**Les données**
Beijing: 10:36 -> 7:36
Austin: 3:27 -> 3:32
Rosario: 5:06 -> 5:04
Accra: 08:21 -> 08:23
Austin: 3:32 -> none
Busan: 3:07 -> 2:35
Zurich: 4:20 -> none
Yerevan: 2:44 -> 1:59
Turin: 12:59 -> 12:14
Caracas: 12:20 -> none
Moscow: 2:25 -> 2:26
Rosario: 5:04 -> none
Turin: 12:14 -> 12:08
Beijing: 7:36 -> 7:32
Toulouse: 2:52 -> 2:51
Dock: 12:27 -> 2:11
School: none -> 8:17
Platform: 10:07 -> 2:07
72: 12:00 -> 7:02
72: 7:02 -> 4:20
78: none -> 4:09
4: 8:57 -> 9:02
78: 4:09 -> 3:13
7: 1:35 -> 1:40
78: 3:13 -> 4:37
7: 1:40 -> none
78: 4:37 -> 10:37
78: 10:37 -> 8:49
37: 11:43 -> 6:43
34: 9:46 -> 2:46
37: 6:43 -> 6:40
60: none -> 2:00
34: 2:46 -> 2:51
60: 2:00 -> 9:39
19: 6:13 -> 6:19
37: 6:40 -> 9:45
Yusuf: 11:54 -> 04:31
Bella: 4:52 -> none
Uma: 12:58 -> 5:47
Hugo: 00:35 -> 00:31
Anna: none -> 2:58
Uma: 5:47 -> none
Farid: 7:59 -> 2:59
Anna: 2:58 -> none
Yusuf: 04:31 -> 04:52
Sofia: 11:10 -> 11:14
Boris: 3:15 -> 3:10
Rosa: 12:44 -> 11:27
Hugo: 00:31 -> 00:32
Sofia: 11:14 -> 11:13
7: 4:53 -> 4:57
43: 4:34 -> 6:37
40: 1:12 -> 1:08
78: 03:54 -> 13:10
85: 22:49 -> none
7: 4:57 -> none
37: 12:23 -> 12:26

**Votre tâche**
Recopiez sans aucune modification les lignes des données, depuis la toute première jusqu'à celle qui contient « Dock: 12:27 -> 2:11 », cette dernière comprise.

**Résultat final**
Beijing: 10:36 -> 7:36
Austin: 3:27 -> 3:32
Rosario: 5:06 -> 5:04
Accra: 08:21 -> 08:23
Austin: 3:32 -> none
Busan: 3:07 -> 2:35
Zurich: 4:20 -> none
Yerevan: 2:44 -> 1:59
Turin: 12:59 -> 12:14
Caracas: 12:20 -> none
Moscow: 2:25 -> 2:26
Rosario: 5:04 -> none
Turin: 12:14 -> 12:08
Beijing: 7:36 -> 7:32
Toulouse: 2:52 -> 2:51
Dock: 12:27 -> 2:11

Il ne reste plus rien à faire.